:: The task ::
Report each line in the items below that contains the string "appoggiatura", copying every such line in full.
# # # #
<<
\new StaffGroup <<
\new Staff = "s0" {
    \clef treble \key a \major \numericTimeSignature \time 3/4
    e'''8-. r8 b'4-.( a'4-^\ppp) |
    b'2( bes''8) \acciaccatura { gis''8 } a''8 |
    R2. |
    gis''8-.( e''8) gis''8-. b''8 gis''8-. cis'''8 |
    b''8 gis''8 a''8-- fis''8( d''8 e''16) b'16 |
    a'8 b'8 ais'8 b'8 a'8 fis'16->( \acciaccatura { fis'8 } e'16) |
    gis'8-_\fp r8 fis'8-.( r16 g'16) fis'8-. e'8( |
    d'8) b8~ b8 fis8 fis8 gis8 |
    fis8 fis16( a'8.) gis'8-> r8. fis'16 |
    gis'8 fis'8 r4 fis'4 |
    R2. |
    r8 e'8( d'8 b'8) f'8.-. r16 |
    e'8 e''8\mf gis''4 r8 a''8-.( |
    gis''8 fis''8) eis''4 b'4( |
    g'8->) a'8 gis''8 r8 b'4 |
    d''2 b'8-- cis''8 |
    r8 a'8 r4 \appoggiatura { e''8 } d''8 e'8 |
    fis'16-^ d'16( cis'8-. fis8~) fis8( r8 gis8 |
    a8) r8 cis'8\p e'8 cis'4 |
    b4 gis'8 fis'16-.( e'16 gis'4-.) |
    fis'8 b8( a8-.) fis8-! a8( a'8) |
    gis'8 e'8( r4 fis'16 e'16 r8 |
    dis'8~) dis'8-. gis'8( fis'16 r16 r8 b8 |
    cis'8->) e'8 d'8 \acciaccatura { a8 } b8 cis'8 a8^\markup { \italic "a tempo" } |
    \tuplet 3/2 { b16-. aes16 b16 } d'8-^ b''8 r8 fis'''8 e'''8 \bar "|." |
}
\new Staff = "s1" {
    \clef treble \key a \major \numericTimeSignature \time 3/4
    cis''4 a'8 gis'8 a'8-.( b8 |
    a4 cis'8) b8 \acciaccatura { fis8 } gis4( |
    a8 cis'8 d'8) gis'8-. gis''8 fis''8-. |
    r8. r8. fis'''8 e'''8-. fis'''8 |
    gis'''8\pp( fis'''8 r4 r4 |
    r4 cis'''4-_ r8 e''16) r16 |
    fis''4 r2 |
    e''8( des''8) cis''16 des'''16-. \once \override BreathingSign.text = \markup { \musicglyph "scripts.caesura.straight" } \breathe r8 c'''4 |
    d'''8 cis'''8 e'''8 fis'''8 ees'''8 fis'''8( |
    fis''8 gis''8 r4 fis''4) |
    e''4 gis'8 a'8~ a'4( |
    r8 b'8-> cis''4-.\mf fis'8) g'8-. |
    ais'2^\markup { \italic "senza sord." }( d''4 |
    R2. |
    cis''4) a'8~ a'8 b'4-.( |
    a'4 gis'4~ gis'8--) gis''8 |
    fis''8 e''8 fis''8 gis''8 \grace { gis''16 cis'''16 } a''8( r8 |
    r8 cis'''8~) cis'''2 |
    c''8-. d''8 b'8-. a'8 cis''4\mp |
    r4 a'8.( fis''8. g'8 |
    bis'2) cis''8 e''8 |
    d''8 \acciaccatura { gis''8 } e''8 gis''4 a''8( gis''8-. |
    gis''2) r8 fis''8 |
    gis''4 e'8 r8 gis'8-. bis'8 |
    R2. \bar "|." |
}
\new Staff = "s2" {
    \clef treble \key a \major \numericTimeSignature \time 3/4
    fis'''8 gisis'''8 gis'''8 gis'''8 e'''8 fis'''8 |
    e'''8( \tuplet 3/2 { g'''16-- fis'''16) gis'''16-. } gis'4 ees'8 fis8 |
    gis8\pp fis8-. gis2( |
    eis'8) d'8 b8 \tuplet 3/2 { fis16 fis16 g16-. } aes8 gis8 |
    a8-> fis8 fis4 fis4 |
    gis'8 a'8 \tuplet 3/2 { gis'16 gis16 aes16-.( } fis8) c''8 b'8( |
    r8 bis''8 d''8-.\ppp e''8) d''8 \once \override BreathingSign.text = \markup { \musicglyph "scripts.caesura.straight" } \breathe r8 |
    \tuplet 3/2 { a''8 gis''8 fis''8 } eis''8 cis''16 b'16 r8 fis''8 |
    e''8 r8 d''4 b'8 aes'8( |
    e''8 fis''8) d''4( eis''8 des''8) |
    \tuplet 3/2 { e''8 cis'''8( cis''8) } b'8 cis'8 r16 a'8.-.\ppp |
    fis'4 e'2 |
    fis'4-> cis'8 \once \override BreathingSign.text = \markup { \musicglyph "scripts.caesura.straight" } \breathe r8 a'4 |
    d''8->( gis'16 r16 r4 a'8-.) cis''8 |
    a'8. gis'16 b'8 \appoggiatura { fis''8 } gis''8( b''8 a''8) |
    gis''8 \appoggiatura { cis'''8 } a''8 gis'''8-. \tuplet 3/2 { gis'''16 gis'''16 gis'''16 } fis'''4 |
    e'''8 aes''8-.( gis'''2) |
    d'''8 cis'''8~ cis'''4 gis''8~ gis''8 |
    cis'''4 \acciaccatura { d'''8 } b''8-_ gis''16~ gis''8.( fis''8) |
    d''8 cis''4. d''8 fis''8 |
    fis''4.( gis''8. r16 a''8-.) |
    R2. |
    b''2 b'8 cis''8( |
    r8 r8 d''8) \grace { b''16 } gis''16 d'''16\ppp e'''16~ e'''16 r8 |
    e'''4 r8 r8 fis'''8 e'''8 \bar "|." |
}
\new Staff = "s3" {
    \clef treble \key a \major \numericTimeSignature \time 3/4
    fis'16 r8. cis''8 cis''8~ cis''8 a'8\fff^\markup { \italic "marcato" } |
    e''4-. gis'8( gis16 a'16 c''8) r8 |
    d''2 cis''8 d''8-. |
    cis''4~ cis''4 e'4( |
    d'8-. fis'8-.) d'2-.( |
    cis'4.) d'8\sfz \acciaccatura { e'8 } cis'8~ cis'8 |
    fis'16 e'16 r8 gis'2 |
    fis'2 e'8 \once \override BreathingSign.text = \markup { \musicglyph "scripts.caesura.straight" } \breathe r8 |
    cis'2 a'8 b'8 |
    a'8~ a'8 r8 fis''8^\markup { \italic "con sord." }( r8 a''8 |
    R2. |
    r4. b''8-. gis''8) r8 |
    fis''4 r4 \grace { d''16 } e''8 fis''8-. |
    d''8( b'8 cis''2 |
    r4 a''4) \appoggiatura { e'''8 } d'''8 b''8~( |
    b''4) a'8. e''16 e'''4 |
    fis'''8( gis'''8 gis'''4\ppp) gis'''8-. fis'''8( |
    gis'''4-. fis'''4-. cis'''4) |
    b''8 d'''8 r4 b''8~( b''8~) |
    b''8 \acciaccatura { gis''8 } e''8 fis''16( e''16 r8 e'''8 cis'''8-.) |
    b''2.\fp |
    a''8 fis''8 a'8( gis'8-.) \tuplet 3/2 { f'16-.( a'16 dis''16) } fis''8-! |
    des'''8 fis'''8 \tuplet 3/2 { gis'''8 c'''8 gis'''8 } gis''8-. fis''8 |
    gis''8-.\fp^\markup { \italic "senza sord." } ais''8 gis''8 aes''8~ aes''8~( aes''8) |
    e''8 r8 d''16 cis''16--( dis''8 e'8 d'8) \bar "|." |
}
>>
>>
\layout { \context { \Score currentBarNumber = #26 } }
# # # #
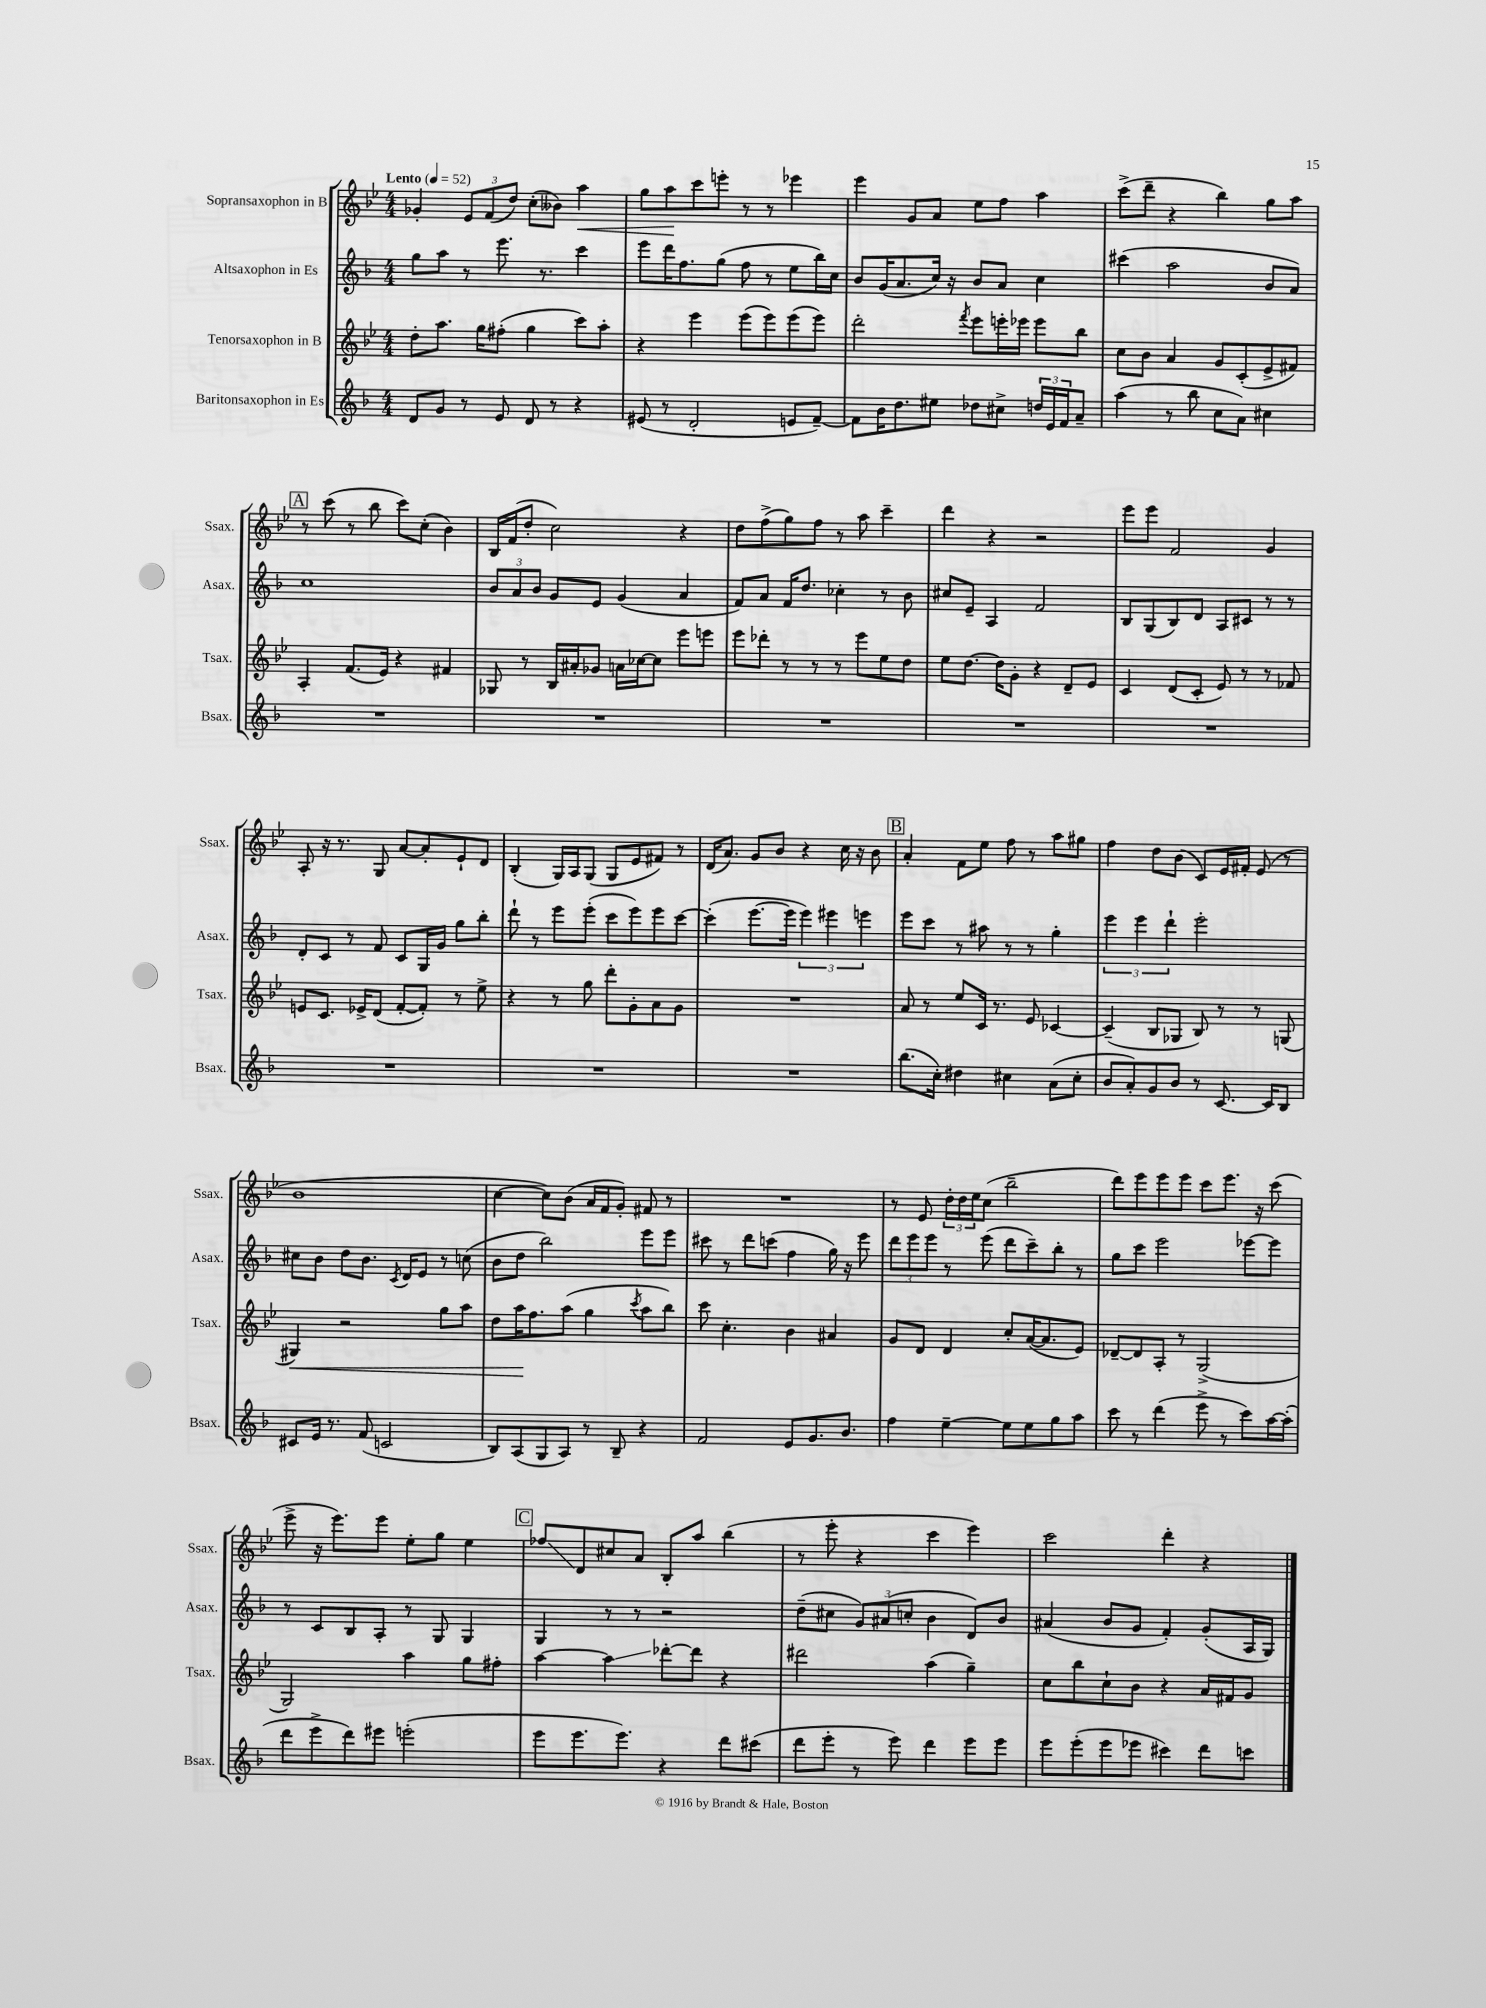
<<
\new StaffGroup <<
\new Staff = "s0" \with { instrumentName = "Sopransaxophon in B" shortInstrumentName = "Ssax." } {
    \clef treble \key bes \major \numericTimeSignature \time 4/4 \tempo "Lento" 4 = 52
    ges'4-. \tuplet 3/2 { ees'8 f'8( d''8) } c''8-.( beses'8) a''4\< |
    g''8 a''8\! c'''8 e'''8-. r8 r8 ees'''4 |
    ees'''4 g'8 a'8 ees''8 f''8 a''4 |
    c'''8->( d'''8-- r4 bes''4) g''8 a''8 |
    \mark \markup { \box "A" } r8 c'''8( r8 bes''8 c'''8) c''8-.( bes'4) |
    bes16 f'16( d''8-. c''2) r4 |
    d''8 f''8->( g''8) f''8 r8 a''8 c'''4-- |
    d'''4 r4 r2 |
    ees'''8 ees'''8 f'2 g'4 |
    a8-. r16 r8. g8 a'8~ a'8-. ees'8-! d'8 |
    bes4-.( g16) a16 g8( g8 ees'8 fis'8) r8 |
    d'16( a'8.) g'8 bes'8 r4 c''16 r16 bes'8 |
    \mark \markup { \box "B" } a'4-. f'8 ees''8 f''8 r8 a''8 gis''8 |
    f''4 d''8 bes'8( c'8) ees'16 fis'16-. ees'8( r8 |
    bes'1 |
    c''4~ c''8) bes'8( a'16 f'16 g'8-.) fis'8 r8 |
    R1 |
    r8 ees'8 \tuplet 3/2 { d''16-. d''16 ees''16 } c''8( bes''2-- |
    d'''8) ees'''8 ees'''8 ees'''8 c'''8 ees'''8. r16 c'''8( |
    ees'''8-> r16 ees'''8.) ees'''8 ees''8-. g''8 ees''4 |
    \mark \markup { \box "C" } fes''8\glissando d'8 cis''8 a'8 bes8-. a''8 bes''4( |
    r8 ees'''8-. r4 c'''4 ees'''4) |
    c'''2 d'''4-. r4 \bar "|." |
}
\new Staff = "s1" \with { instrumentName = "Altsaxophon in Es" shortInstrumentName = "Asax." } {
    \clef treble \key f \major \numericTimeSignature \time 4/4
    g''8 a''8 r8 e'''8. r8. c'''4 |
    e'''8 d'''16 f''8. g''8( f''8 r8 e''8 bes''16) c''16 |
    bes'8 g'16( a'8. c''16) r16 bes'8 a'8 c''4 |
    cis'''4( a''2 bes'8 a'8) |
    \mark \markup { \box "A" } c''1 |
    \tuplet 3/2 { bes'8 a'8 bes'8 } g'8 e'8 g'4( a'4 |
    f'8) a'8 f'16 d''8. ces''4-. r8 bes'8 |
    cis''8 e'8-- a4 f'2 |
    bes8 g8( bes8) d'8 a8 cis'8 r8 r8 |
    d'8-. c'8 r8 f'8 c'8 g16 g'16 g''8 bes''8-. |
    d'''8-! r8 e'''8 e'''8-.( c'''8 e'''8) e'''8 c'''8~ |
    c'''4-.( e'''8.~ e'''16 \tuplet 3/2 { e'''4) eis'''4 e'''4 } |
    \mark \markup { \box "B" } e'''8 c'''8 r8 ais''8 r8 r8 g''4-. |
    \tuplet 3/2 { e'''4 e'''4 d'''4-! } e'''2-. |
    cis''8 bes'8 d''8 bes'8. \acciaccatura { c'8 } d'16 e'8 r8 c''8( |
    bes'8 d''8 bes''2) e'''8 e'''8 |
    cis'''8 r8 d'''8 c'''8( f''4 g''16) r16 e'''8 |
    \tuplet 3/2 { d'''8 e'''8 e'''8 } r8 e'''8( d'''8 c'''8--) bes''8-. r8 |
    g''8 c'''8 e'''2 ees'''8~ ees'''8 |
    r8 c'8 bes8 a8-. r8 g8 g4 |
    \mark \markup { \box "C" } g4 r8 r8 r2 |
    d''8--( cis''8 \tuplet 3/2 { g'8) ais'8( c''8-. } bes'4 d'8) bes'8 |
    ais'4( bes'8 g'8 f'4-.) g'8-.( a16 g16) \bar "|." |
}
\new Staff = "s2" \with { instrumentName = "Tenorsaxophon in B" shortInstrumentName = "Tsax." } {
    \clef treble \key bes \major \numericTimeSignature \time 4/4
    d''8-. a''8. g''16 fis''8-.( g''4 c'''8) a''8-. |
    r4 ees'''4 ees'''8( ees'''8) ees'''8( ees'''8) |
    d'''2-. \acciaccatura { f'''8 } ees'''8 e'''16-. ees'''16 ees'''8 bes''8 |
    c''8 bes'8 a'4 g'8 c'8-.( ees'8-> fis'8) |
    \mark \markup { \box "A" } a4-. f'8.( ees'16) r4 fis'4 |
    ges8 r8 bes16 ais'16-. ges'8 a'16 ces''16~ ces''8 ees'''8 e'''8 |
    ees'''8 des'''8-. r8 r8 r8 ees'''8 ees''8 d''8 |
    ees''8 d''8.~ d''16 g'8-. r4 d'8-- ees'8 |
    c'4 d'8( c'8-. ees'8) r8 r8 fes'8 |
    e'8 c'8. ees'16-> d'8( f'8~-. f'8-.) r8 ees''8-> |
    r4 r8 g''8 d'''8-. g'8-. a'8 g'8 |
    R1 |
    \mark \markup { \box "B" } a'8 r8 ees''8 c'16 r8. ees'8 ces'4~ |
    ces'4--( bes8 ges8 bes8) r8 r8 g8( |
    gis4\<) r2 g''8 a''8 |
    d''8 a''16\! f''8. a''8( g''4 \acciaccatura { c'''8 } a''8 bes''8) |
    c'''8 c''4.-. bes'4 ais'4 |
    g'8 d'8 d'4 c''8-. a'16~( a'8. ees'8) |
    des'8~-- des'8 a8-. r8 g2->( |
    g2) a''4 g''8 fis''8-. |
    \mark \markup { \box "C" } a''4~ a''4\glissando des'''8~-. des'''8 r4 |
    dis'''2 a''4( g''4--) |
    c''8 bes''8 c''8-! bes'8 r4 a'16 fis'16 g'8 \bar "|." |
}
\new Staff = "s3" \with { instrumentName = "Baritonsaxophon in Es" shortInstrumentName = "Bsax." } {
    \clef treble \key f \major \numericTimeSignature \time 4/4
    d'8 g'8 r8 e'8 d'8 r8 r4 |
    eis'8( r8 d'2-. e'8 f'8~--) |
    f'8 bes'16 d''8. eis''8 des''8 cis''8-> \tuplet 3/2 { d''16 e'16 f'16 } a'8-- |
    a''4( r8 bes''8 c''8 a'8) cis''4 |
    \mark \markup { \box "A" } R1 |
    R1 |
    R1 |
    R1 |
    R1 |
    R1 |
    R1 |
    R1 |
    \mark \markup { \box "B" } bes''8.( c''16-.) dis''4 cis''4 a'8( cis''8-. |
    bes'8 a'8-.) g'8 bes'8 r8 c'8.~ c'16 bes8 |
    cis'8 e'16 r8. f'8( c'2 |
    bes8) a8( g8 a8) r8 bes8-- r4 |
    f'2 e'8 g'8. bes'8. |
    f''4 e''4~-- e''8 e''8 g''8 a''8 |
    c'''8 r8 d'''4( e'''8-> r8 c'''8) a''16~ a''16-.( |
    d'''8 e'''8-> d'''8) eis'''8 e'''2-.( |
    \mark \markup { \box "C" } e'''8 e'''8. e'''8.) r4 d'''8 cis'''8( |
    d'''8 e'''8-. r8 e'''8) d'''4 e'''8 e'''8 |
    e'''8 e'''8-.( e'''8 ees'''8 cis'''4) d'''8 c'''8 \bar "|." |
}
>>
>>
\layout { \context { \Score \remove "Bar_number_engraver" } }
# # # #
:: Written reply ::
    r8 a'8 r4 \appoggiatura { e''8 } d''8 e'8 |
    a'8. gis'16 b'8 \appoggiatura { fis''8 } gis''8( b''8 a''8) |
    gis''8 \appoggiatura { cis'''8 } a''8 gis'''8-. \tuplet 3/2 { gis'''16 gis'''16 gis'''16 } fis'''4 |
    r4 a''4) \appoggiatura { e'''8 } d'''8 b''8~( |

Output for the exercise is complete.